[[ Data provided open ]]

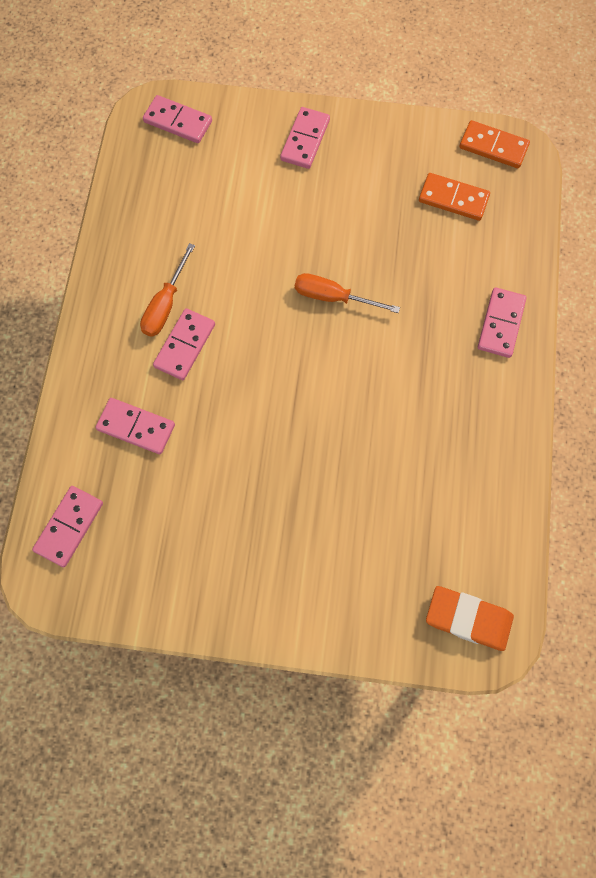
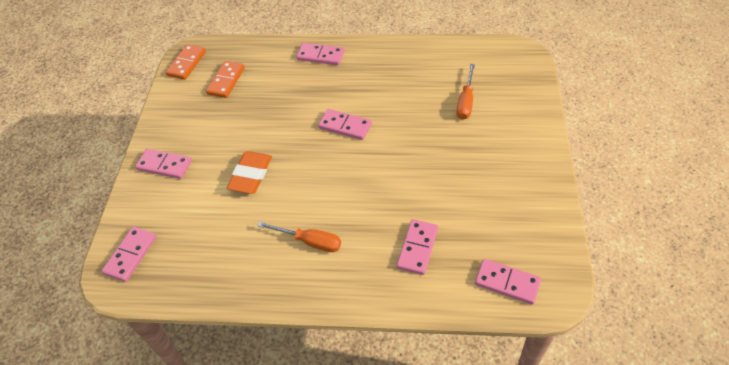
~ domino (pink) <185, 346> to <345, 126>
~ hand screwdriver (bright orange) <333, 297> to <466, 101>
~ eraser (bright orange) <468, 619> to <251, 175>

[[ Data provided closed ]]

(Exercise objective) Please print exactly the lines from the one containing "to <466, 101>" through the last line of the material.

(Expected output)
~ hand screwdriver (bright orange) <333, 297> to <466, 101>
~ eraser (bright orange) <468, 619> to <251, 175>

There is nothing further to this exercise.